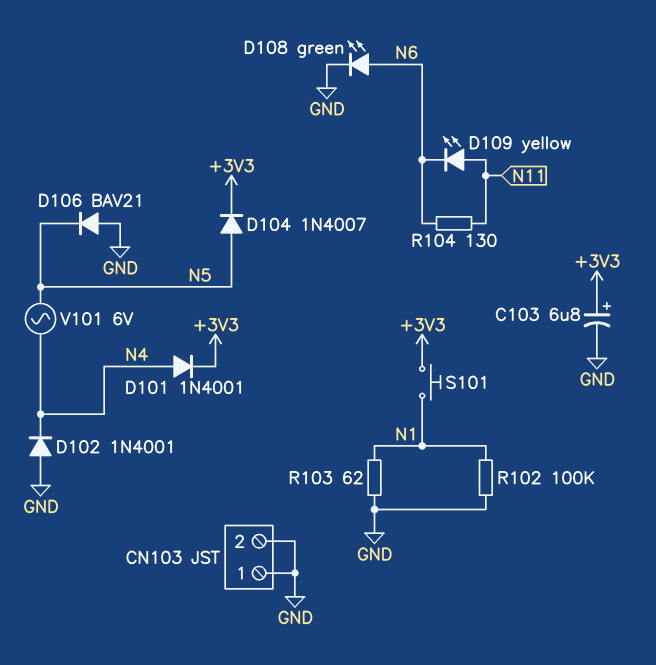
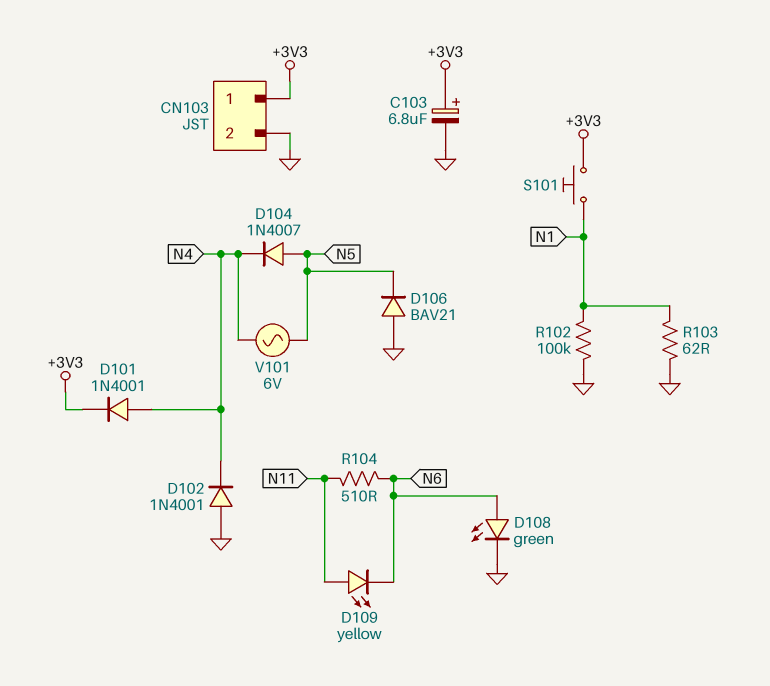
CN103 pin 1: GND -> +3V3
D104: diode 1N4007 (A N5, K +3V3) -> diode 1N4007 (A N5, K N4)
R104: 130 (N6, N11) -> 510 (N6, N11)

...

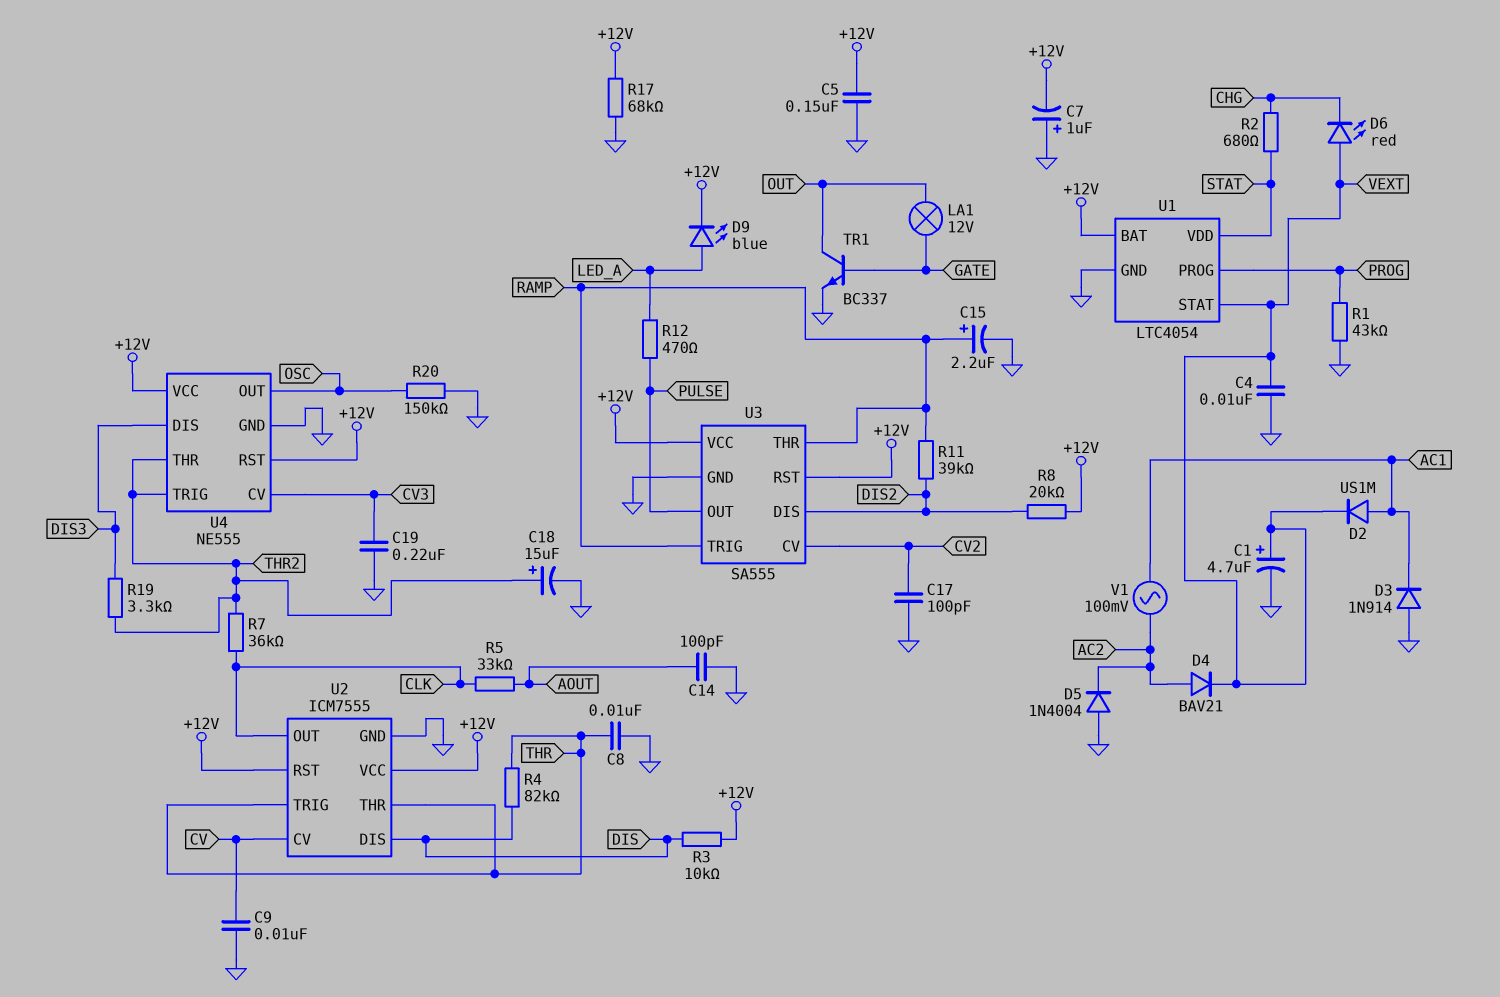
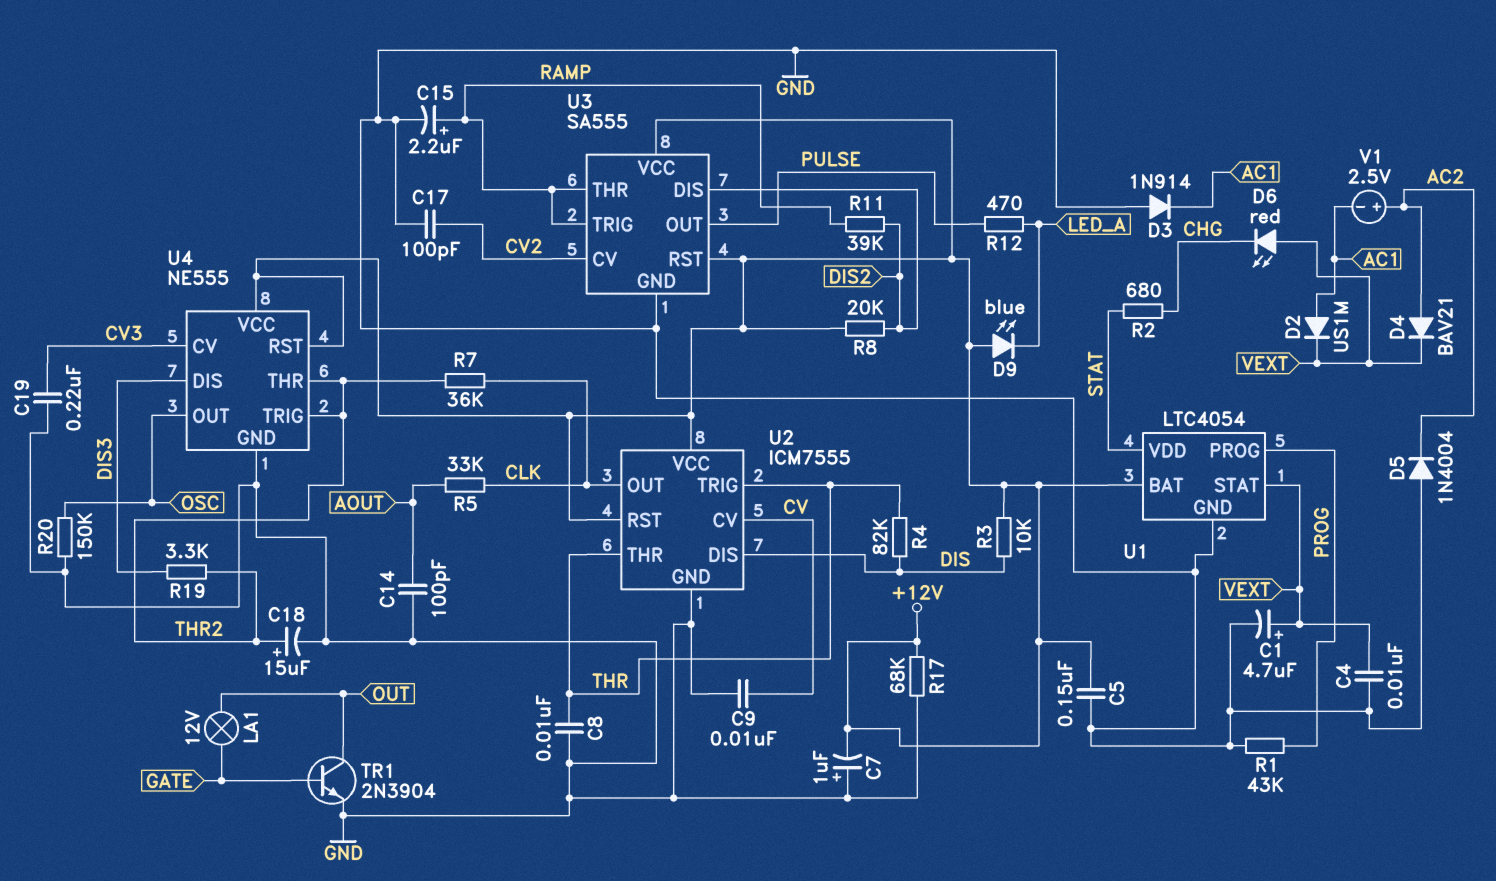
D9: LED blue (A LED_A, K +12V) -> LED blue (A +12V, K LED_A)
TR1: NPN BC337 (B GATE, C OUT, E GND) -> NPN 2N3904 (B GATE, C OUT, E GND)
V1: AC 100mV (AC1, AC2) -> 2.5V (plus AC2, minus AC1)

* * *

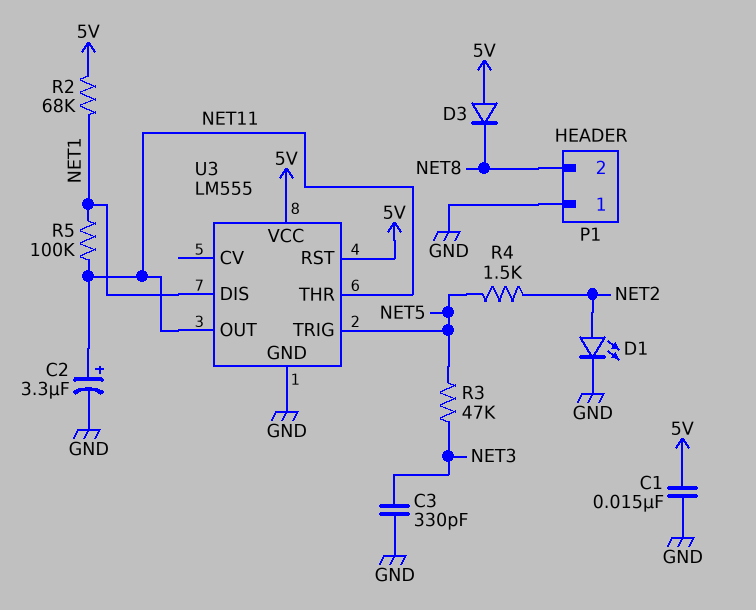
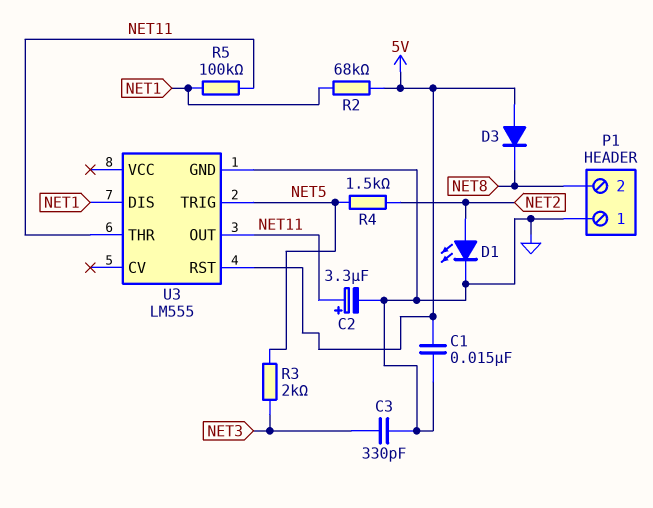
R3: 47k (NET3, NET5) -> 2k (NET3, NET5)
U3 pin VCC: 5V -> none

▶ WHAT YOU ARE ASKED TO DO:
Taking the entries above, restate exactly those lines that fall between the line with "CN103 pin 1: GND -> +3V3" and the line with "R104: 130 (N6, N11) -> 510 (N6, N11)", keeping both of those lines too.

▶ RESPONSE AREA:
CN103 pin 1: GND -> +3V3
D104: diode 1N4007 (A N5, K +3V3) -> diode 1N4007 (A N5, K N4)
R104: 130 (N6, N11) -> 510 (N6, N11)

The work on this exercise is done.